▶ [GOAL OF THE EXERCISE]: Skip the images and copy each record exactly as written.

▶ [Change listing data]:

|---|

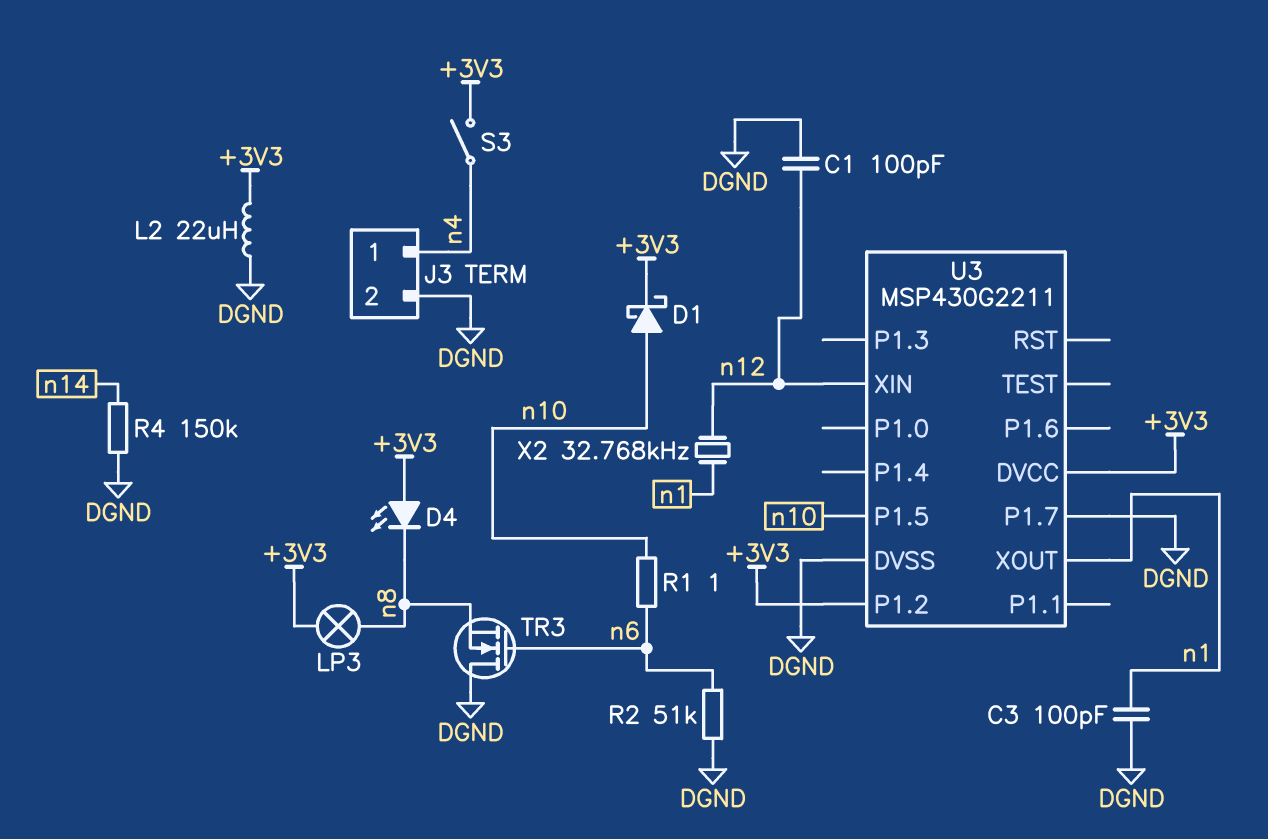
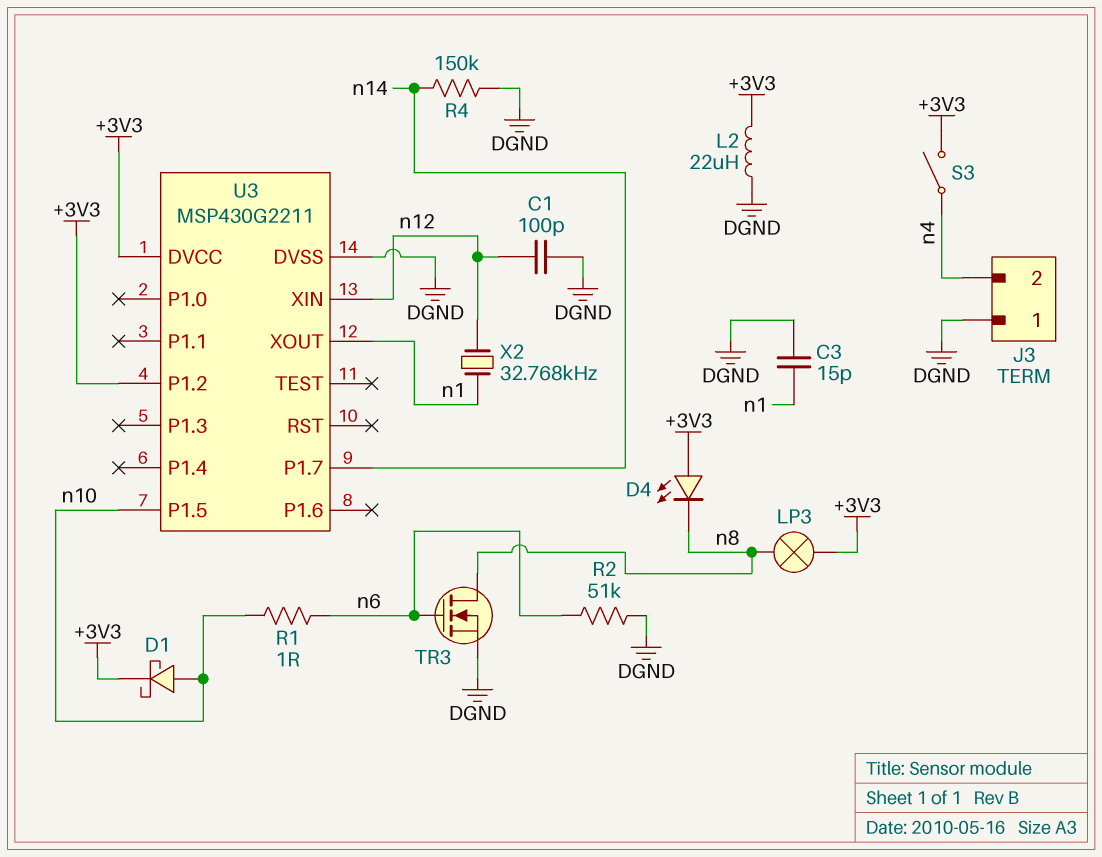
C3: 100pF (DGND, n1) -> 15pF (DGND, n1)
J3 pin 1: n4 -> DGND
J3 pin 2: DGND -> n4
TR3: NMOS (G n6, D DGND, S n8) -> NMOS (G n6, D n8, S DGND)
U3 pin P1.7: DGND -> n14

|---|

▶ [ANSWER AREA]:
C3: 100pF (DGND, n1) -> 15pF (DGND, n1)
J3 pin 1: n4 -> DGND
J3 pin 2: DGND -> n4
TR3: NMOS (G n6, D DGND, S n8) -> NMOS (G n6, D n8, S DGND)
U3 pin P1.7: DGND -> n14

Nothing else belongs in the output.